━━ RECORDS SHOWN

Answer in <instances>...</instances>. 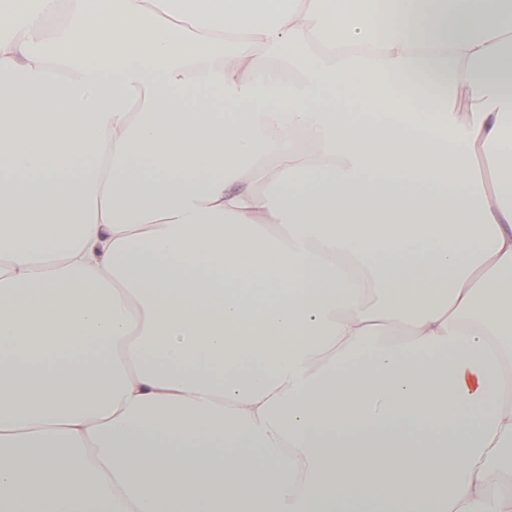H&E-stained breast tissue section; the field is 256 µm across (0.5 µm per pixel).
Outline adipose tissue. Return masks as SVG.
Wrapping results in <instances>:
<instances>
[{
  "label": "adipose tissue",
  "mask_w": 512,
  "mask_h": 512,
  "mask_svg": "<svg viewBox=\"0 0 512 512\" xmlns=\"http://www.w3.org/2000/svg\"><path fill=\"white\" fill-rule=\"evenodd\" d=\"M21 76L0 512H512V0H0Z\"/></svg>",
  "instance_id": "ef3b65f1"
}]
</instances>
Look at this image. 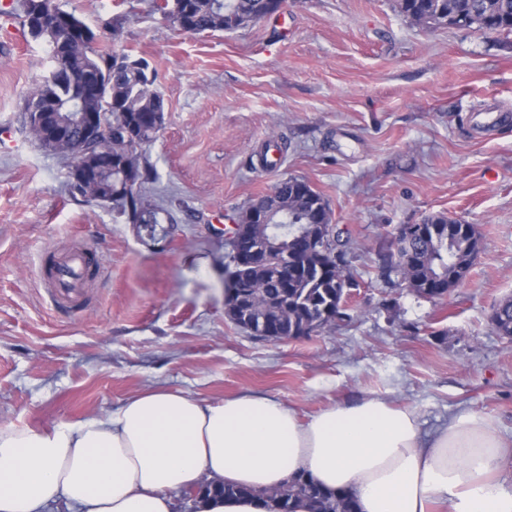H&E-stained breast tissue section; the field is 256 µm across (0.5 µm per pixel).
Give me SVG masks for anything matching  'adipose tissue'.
Returning <instances> with one entry per match:
<instances>
[{
    "mask_svg": "<svg viewBox=\"0 0 512 512\" xmlns=\"http://www.w3.org/2000/svg\"><path fill=\"white\" fill-rule=\"evenodd\" d=\"M510 456L512 439L473 410L426 434L416 408L380 396L304 421L267 394L150 389L104 418L0 428V512H40L59 495L78 512H175V494L206 478L248 494L198 497L196 512H270L267 492L300 476L357 512H512Z\"/></svg>",
    "mask_w": 512,
    "mask_h": 512,
    "instance_id": "obj_1",
    "label": "adipose tissue"
}]
</instances>
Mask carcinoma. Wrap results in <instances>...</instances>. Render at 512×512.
I'll return each instance as SVG.
<instances>
[{
    "label": "carcinoma",
    "mask_w": 512,
    "mask_h": 512,
    "mask_svg": "<svg viewBox=\"0 0 512 512\" xmlns=\"http://www.w3.org/2000/svg\"><path fill=\"white\" fill-rule=\"evenodd\" d=\"M32 0H16L29 34L47 43L51 71L25 98L24 128L37 145L62 156L67 153L37 124L34 107L48 103L70 117L90 112L100 120L98 138L83 150L94 162L93 188L69 185L73 198L85 202H112L131 224H139L154 236L156 226L172 220L169 210L153 200L148 184L152 169L143 163V147L150 143L164 124L159 91L160 74L143 57H136L119 45L121 27L106 25L96 32L74 13L62 9L59 0H39L38 16H32ZM155 10L177 30L188 23L194 35H214L246 27L269 15L271 0H157ZM403 16L424 18L438 27L454 26L512 34V0H396ZM81 73L90 82L101 80L102 91L83 101L71 94L66 70ZM271 214L267 227L256 224L248 238L253 244L265 234L288 245V255L277 263L261 256H249L236 268L224 264V313L235 325L248 332L273 329L274 334L258 335L263 340L282 337L296 339L303 325L319 332L350 318L342 307L344 296L358 288L347 265L346 244L335 239L327 244L331 267L320 269L318 259L307 254L297 232L305 224H325L330 209L323 196L297 177L279 180L270 192L242 208ZM425 232L410 244L411 258L399 261L395 241L379 252L382 269L395 274L407 288L428 298L424 291L430 279L442 281L445 289L455 287L469 273L480 252V235L475 225L445 215L423 219ZM495 333L512 341V296L497 304L491 314ZM297 498L311 503L312 512H356L353 501L344 494L328 491L310 479L299 477L268 494L272 512H291Z\"/></svg>",
    "instance_id": "carcinoma-1"
}]
</instances>
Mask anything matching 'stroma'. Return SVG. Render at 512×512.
Segmentation results:
<instances>
[{"mask_svg": "<svg viewBox=\"0 0 512 512\" xmlns=\"http://www.w3.org/2000/svg\"><path fill=\"white\" fill-rule=\"evenodd\" d=\"M159 70L166 112L145 147L172 222L148 237L112 204L68 194L69 161L22 127L50 71L0 0V428L103 417L145 389L281 399L302 418L362 395L416 408L423 431L477 411L512 437V342L493 307L512 295V35L423 30L393 0H287L212 36L178 31L153 0H60ZM492 110L503 119L481 127ZM304 179L349 242L351 318L267 341L224 317V231L279 180ZM445 214L481 251L441 300L406 288L378 251L402 224ZM93 249L74 302H50L44 257Z\"/></svg>", "mask_w": 512, "mask_h": 512, "instance_id": "obj_1", "label": "stroma"}]
</instances>
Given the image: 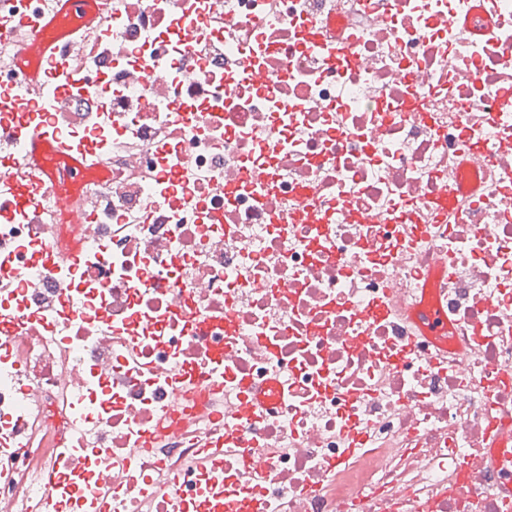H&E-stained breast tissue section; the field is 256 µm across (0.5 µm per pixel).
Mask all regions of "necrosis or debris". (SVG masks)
Masks as SVG:
<instances>
[{
	"mask_svg": "<svg viewBox=\"0 0 512 512\" xmlns=\"http://www.w3.org/2000/svg\"><path fill=\"white\" fill-rule=\"evenodd\" d=\"M359 4L114 0L0 94V165L42 118L101 156L52 232L0 206V512L51 474L64 512H512V0L483 42L472 0ZM178 373L290 389L256 415Z\"/></svg>",
	"mask_w": 512,
	"mask_h": 512,
	"instance_id": "1",
	"label": "necrosis or debris"
}]
</instances>
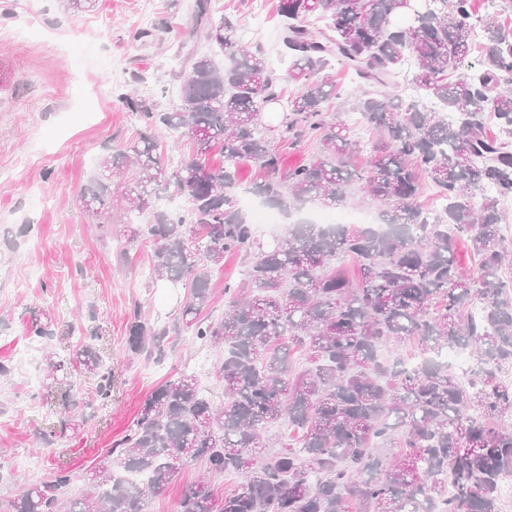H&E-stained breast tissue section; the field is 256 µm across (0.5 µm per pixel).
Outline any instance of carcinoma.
<instances>
[{
    "instance_id": "1",
    "label": "carcinoma",
    "mask_w": 512,
    "mask_h": 512,
    "mask_svg": "<svg viewBox=\"0 0 512 512\" xmlns=\"http://www.w3.org/2000/svg\"><path fill=\"white\" fill-rule=\"evenodd\" d=\"M278 12L284 72L241 45L235 19L196 0L195 33L222 65L190 51L173 74L180 102L171 108L120 94L143 129L100 160L80 196L92 219L117 203L130 219L120 230L127 243L153 246L152 278L189 288L174 321L131 323L130 351L161 361L167 338L184 333L224 349L215 369L224 403L180 371L143 399L81 497L67 495L74 474L59 463L0 512H147L196 460L207 477L177 512H500L512 475V383L500 377L512 367V278L502 276L512 247L501 234V201L512 198V28L495 12L476 15L472 0H416L411 10L401 0H279ZM478 28L480 55L469 63ZM338 64L363 86L352 110L377 133L364 177L342 161L359 145L326 107ZM286 81L301 91L268 128L263 108ZM163 131L191 145L173 169L158 152ZM279 140H315L319 153L284 173ZM215 148L224 164L213 167ZM242 161L265 174L255 195L288 213L341 202L361 179L385 206L387 230L294 222L266 248L239 209ZM423 178L441 211L417 204ZM460 238L476 258L467 269ZM230 253L244 257L246 278L224 284V315L212 319L210 272L199 261L222 266ZM343 258L357 263L358 279L346 277ZM82 333L75 372L45 352L62 401L40 434L49 446L84 425L82 376L97 380V406L112 401L96 329ZM26 334L39 343L53 332L34 319ZM408 339L418 344L415 369L378 357ZM450 346L473 358L470 381L440 361ZM297 351L309 361L300 372ZM136 472L148 481L132 489ZM226 472L241 484L219 497L210 478Z\"/></svg>"
}]
</instances>
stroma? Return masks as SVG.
<instances>
[{
	"instance_id": "1",
	"label": "stroma",
	"mask_w": 512,
	"mask_h": 512,
	"mask_svg": "<svg viewBox=\"0 0 512 512\" xmlns=\"http://www.w3.org/2000/svg\"><path fill=\"white\" fill-rule=\"evenodd\" d=\"M278 0H265L255 18L252 0H212L215 16L237 20L243 44L267 56L281 53ZM195 0H96L83 12L64 10L62 0H0V52L16 71L15 82L0 89V364L10 367L0 381V464L22 476L20 460L36 457L34 479L49 478L57 463H67L77 496L85 475L126 430L141 401L183 368L201 365L202 382L215 402L224 388L214 367L217 348L184 335L164 361L132 354L128 330L133 317L152 324L174 317L187 294L165 282H150L151 246L129 247L125 262L117 253L124 241L105 235L80 205V194L99 158L135 139L140 122L117 96L133 87L177 102V83L169 61L195 47ZM150 29L148 41L136 32ZM338 98L329 111L349 124L361 147L349 163L367 170L376 135L351 117L354 85L337 70ZM49 314L56 334L49 349L66 355L79 341L71 326L97 327L96 344L112 368V400L88 411L75 437L52 446L37 444L49 429L53 408L46 384L30 386L29 369L44 370V352L35 351L31 368L14 363L29 346L24 327L31 312Z\"/></svg>"
}]
</instances>
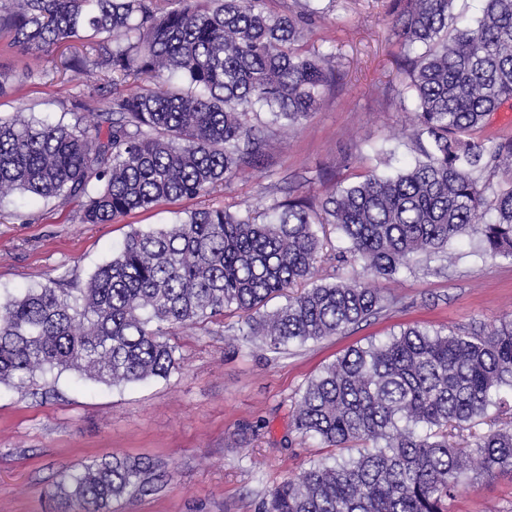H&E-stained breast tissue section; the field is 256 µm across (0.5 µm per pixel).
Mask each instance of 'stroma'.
Wrapping results in <instances>:
<instances>
[{
	"mask_svg": "<svg viewBox=\"0 0 512 512\" xmlns=\"http://www.w3.org/2000/svg\"><path fill=\"white\" fill-rule=\"evenodd\" d=\"M306 45L335 56L321 105L285 131L263 162L206 196L159 203L110 224H81L77 202L14 195L0 204V299L45 278L86 280L135 229L170 225L188 211L227 202L267 208L287 194L321 199L367 173L414 162V105L396 65L400 44L389 0H333ZM59 51L37 56L0 39V72L12 74L0 113L29 109L58 120L67 93L52 76ZM450 264L419 262L378 281L384 308L345 334L275 353L238 333L239 315L178 331L179 366L166 379L109 386L66 371L19 389L0 385V512H64L56 494L80 464L148 456L172 476L157 493L113 502L108 512H261L268 492L310 464L336 456L298 434L300 391L347 348L382 341L413 324L463 328L512 316V260L472 255L468 238L448 246ZM451 512H512V473L461 490Z\"/></svg>",
	"mask_w": 512,
	"mask_h": 512,
	"instance_id": "stroma-1",
	"label": "stroma"
}]
</instances>
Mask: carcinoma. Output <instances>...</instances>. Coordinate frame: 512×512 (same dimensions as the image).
Segmentation results:
<instances>
[{
    "label": "carcinoma",
    "mask_w": 512,
    "mask_h": 512,
    "mask_svg": "<svg viewBox=\"0 0 512 512\" xmlns=\"http://www.w3.org/2000/svg\"><path fill=\"white\" fill-rule=\"evenodd\" d=\"M265 0H0V37L29 54L65 48L63 71L112 86L83 122L91 93L69 95L74 122L0 113V201L80 200V224H110L162 201L209 193L255 167L284 127L320 104L330 58L303 48L320 0L273 15ZM454 0H390L415 103L420 157L368 174L316 203L266 210L204 207L130 233L84 283L49 279L0 301V384L77 371L112 386L166 379L167 336L246 314L241 335L268 350L340 335L384 308L368 279H390L467 236L481 257L512 258V138H479L512 100V0H485L474 26L452 27ZM145 85L134 92L128 80ZM270 113L265 129L253 124ZM501 176L495 184L493 177ZM495 220L479 223L484 211ZM336 259L362 273L317 278L327 226ZM308 282L311 287L293 293ZM286 295L269 311L268 302ZM512 320L450 330L409 326L347 349L301 390L292 421L324 445H363L275 486L262 512H448L471 474L512 472ZM485 425L487 431L475 428ZM170 479L146 457L93 459L57 494L76 512L152 495Z\"/></svg>",
    "instance_id": "obj_1"
}]
</instances>
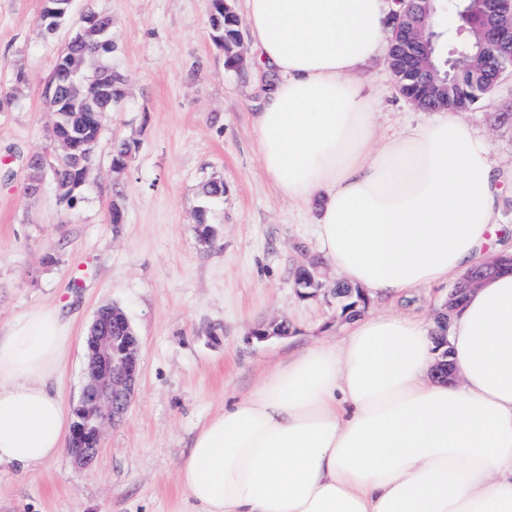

━━━━

■ **TASK TO COMPLETE**
Find the word "debris" and list each line it appears in.

■ **ANSWER TO THE EXERCISE**
Mask all regions of "necrosis or debris". (SVG masks)
	"label": "necrosis or debris"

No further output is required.